§ YOUR TASK:
Only the line containing "R1: 680 (SIG5, SIG10) -> 680 (SIG2, SIG5)" and the lines after it, through the end of the entries, should be output exactly.
START RECORDS FOR THE TASK
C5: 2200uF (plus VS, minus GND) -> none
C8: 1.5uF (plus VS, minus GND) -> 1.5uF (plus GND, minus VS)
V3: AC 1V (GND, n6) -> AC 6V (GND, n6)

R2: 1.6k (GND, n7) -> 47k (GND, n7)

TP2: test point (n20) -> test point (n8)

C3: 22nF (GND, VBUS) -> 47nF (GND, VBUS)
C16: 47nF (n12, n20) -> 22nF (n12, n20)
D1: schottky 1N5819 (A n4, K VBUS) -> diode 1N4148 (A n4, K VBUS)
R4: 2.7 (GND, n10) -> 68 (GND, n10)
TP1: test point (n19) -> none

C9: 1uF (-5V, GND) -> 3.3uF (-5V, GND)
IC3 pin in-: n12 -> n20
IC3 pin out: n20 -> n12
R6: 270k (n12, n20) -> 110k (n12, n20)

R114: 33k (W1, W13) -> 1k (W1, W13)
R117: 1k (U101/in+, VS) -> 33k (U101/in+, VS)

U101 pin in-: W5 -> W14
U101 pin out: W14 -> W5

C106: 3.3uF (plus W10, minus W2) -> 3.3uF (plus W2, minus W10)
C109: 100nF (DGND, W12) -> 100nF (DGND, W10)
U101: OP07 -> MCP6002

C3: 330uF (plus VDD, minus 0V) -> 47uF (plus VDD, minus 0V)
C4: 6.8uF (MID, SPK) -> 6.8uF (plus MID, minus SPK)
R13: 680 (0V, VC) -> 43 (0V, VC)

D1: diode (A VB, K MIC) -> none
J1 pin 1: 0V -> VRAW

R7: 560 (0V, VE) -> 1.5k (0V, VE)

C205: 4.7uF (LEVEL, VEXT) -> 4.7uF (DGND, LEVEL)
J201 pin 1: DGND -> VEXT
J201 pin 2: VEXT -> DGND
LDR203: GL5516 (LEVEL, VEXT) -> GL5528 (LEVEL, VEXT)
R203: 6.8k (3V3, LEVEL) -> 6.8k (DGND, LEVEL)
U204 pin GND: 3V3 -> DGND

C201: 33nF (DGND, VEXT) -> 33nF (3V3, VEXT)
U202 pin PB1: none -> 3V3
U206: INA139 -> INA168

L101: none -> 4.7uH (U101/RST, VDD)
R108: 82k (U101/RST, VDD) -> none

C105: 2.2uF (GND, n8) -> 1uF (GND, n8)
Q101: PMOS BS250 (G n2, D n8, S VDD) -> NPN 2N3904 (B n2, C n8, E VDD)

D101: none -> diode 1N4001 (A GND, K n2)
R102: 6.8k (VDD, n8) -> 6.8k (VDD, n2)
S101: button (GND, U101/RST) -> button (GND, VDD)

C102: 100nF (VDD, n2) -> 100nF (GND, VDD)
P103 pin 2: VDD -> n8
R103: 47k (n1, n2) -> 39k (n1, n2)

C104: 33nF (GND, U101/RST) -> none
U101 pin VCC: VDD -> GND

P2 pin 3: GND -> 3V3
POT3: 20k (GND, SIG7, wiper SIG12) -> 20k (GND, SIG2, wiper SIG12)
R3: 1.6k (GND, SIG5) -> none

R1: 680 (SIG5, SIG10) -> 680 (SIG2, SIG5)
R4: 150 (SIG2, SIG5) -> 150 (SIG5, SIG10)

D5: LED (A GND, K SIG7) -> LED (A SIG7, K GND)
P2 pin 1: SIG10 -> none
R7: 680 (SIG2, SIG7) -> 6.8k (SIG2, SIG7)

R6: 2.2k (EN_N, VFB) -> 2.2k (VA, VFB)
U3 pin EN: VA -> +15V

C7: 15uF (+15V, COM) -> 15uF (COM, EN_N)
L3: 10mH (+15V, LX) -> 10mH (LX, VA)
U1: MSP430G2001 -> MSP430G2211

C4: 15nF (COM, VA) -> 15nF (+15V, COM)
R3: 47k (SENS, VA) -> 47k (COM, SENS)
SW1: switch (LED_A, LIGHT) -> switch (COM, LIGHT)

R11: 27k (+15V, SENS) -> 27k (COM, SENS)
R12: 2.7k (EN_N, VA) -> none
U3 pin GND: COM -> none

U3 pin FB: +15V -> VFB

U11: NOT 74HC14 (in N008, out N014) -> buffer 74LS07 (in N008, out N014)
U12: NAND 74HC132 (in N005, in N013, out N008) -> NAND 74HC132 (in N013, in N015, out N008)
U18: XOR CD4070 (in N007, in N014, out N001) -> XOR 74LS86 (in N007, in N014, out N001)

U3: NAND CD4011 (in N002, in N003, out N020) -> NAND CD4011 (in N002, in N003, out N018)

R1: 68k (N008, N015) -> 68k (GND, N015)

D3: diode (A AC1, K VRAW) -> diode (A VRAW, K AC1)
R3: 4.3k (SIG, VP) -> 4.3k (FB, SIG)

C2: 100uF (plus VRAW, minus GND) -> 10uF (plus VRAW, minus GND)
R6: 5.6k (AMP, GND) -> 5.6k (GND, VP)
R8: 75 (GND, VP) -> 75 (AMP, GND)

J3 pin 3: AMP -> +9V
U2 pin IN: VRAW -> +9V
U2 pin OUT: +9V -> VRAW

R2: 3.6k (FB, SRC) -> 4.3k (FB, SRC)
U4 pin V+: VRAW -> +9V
END RECORDS FOR THE TASK
§ RESPONSE FOR THIS EXERCISE:
R1: 680 (SIG5, SIG10) -> 680 (SIG2, SIG5)
R4: 150 (SIG2, SIG5) -> 150 (SIG5, SIG10)

D5: LED (A GND, K SIG7) -> LED (A SIG7, K GND)
P2 pin 1: SIG10 -> none
R7: 680 (SIG2, SIG7) -> 6.8k (SIG2, SIG7)

R6: 2.2k (EN_N, VFB) -> 2.2k (VA, VFB)
U3 pin EN: VA -> +15V

C7: 15uF (+15V, COM) -> 15uF (COM, EN_N)
L3: 10mH (+15V, LX) -> 10mH (LX, VA)
U1: MSP430G2001 -> MSP430G2211

C4: 15nF (COM, VA) -> 15nF (+15V, COM)
R3: 47k (SENS, VA) -> 47k (COM, SENS)
SW1: switch (LED_A, LIGHT) -> switch (COM, LIGHT)

R11: 27k (+15V, SENS) -> 27k (COM, SENS)
R12: 2.7k (EN_N, VA) -> none
U3 pin GND: COM -> none

U3 pin FB: +15V -> VFB

U11: NOT 74HC14 (in N008, out N014) -> buffer 74LS07 (in N008, out N014)
U12: NAND 74HC132 (in N005, in N013, out N008) -> NAND 74HC132 (in N013, in N015, out N008)
U18: XOR CD4070 (in N007, in N014, out N001) -> XOR 74LS86 (in N007, in N014, out N001)

U3: NAND CD4011 (in N002, in N003, out N020) -> NAND CD4011 (in N002, in N003, out N018)

R1: 68k (N008, N015) -> 68k (GND, N015)

D3: diode (A AC1, K VRAW) -> diode (A VRAW, K AC1)
R3: 4.3k (SIG, VP) -> 4.3k (FB, SIG)

C2: 100uF (plus VRAW, minus GND) -> 10uF (plus VRAW, minus GND)
R6: 5.6k (AMP, GND) -> 5.6k (GND, VP)
R8: 75 (GND, VP) -> 75 (AMP, GND)

J3 pin 3: AMP -> +9V
U2 pin IN: VRAW -> +9V
U2 pin OUT: +9V -> VRAW

R2: 3.6k (FB, SRC) -> 4.3k (FB, SRC)
U4 pin V+: VRAW -> +9V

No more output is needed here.